| What this task involves |
For the copy, please give all of the data again exactly and leave the pictures out.

------ Information shown ------

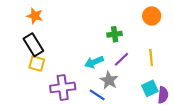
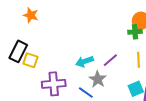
green cross: (115, 34) -> (135, 32), moved
black rectangle: (33, 45) -> (18, 51), moved, turned 55

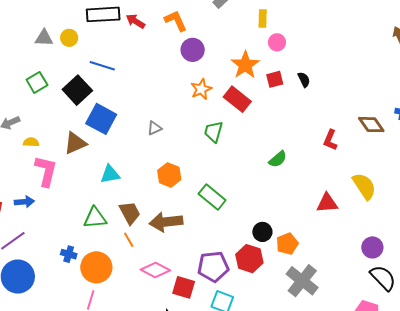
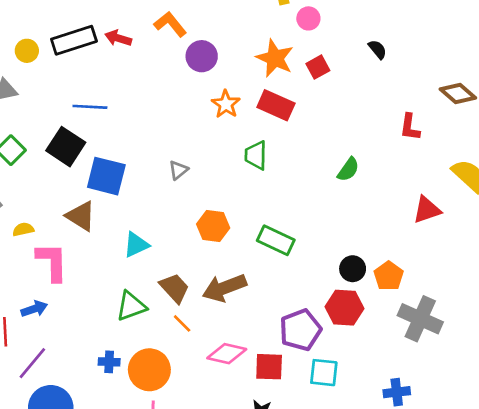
yellow circle: (69, 38) -> (27, 51), moved
black semicircle: (304, 80) -> (377, 49), moved
brown triangle: (75, 143) -> (81, 216), turned -50

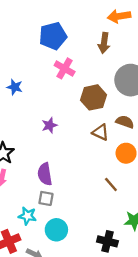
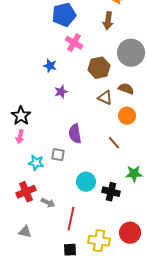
blue star: (15, 87) -> (50, 66), moved
purple semicircle: (45, 174) -> (75, 134), moved
cyan star: (27, 216) -> (36, 163), moved
cyan circle: (56, 230) -> (86, 182), moved

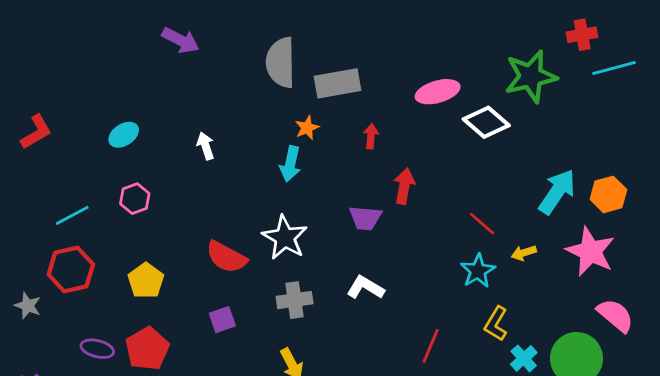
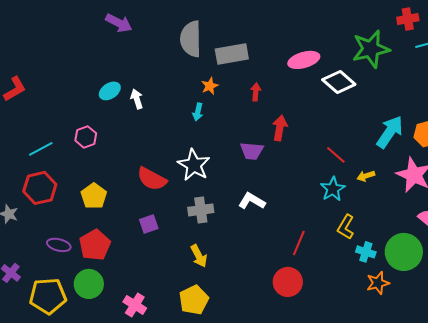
cyan ellipse: (124, 135) -> (110, 91), moved
cyan arrow: (290, 164) -> (198, 112), size x0.7
cyan cross: (524, 358) -> (366, 252), turned -30

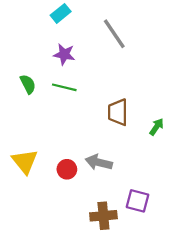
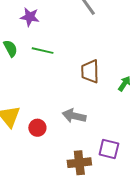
purple star: (64, 54) -> (30, 17), moved
red circle: (67, 169) -> (37, 128), moved

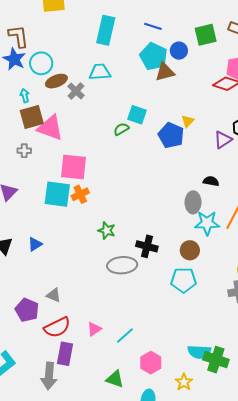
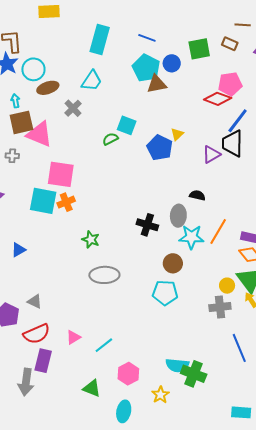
cyan trapezoid: (100, 72) -> (92, 81), turned 125
gray cross: (76, 91) -> (73, 108), moved
black cross: (147, 246) -> (147, 225), moved

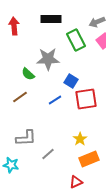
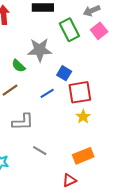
gray L-shape: (26, 138) -> (23, 122), moved
yellow star: (80, 139) -> (83, 117), moved
gray line: (48, 154) -> (40, 151), turned 72

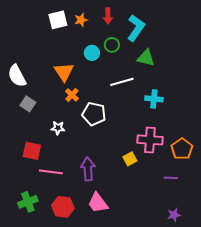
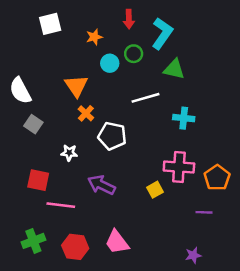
white square: (58, 20) -> (50, 24), moved
orange star: (81, 20) -> (94, 37), moved
purple arrow: (88, 169) -> (101, 185), moved, turned -60
purple star: (174, 215) -> (193, 255), moved

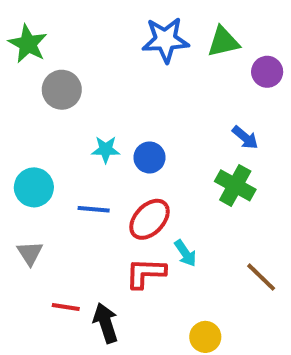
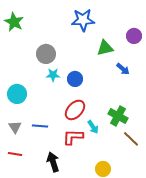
green triangle: (223, 42) -> (105, 48), moved
gray circle: (62, 90) -> (46, 54), moved
green cross: (235, 185) -> (118, 116), moved
blue line: (94, 209) -> (40, 126), moved
red line: (66, 307) -> (15, 154), moved

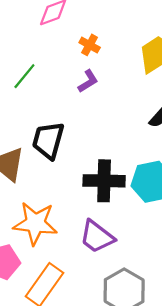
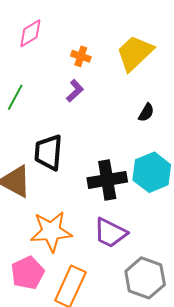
orange cross: (90, 45) -> (81, 56), moved

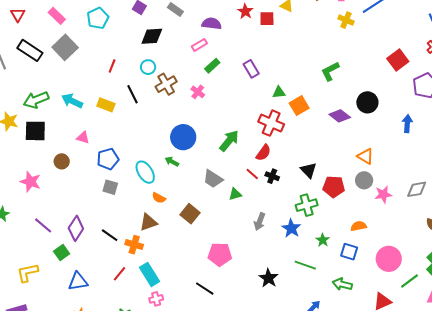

------

| Answer section |
green cross: (115, 34) -> (135, 32), moved
black rectangle: (33, 45) -> (18, 51), moved, turned 55

yellow circle: (69, 38) -> (27, 51), moved
black semicircle: (304, 80) -> (377, 49), moved
brown triangle: (75, 143) -> (81, 216), turned -50

blue star: (15, 87) -> (50, 66), moved
purple semicircle: (45, 174) -> (75, 134), moved
cyan star: (27, 216) -> (36, 163), moved
cyan circle: (56, 230) -> (86, 182), moved

cyan ellipse: (124, 135) -> (110, 91), moved
cyan arrow: (290, 164) -> (198, 112), size x0.7
cyan cross: (524, 358) -> (366, 252), turned -30

purple star: (64, 54) -> (30, 17), moved
red circle: (67, 169) -> (37, 128), moved

cyan trapezoid: (100, 72) -> (92, 81), turned 125
gray cross: (76, 91) -> (73, 108), moved
black cross: (147, 246) -> (147, 225), moved

gray L-shape: (26, 138) -> (23, 122), moved
yellow star: (80, 139) -> (83, 117), moved
gray line: (48, 154) -> (40, 151), turned 72

white square: (58, 20) -> (50, 24), moved
orange star: (81, 20) -> (94, 37), moved
purple arrow: (88, 169) -> (101, 185), moved, turned -60
purple star: (174, 215) -> (193, 255), moved

green triangle: (223, 42) -> (105, 48), moved
gray circle: (62, 90) -> (46, 54), moved
green cross: (235, 185) -> (118, 116), moved
blue line: (94, 209) -> (40, 126), moved
red line: (66, 307) -> (15, 154), moved

orange cross: (90, 45) -> (81, 56), moved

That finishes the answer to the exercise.